(Beginning of Given data)
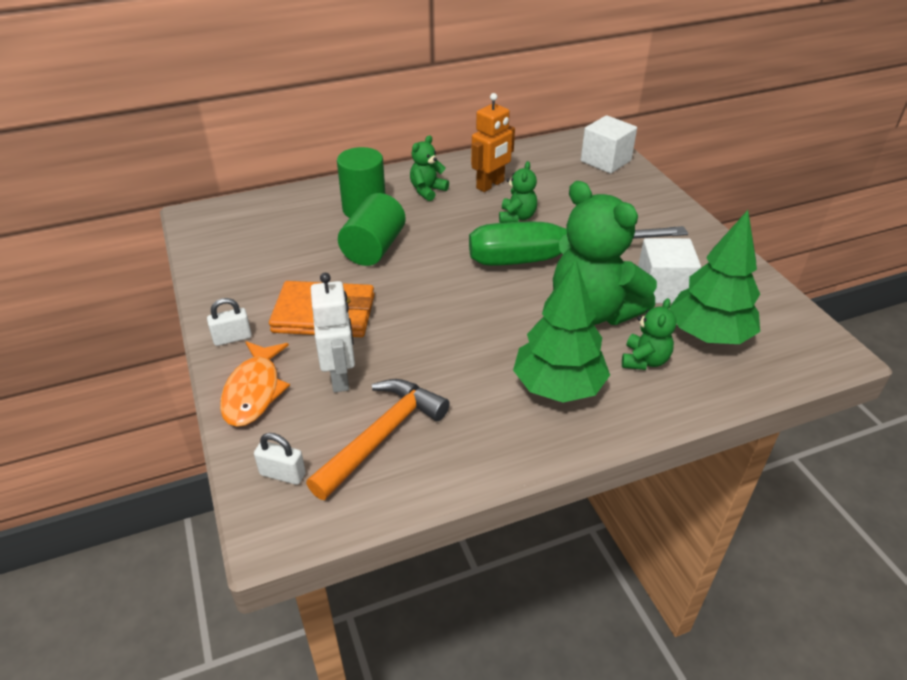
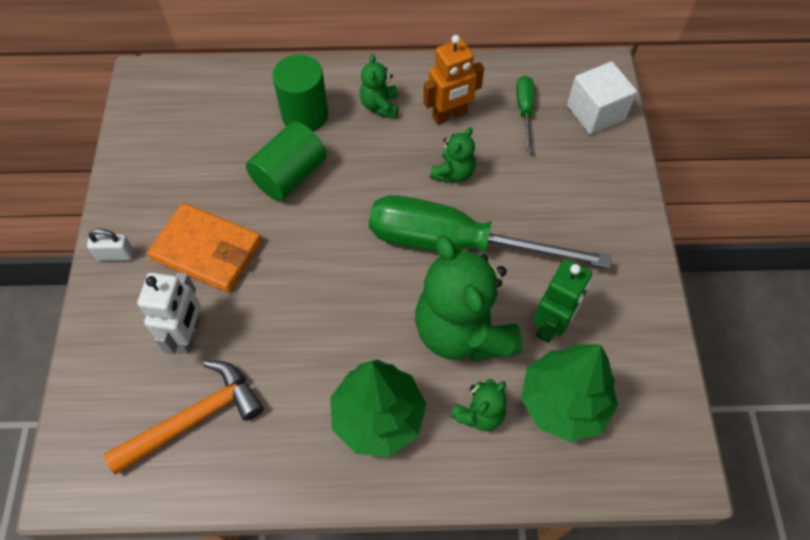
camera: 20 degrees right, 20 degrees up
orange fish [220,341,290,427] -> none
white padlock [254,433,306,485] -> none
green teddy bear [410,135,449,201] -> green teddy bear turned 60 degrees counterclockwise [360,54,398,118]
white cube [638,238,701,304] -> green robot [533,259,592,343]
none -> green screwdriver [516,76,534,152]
(End of Given data)
Each line above where the word "white" occurs should be copied out.

white padlock [254,433,306,485] -> none
white cube [638,238,701,304] -> green robot [533,259,592,343]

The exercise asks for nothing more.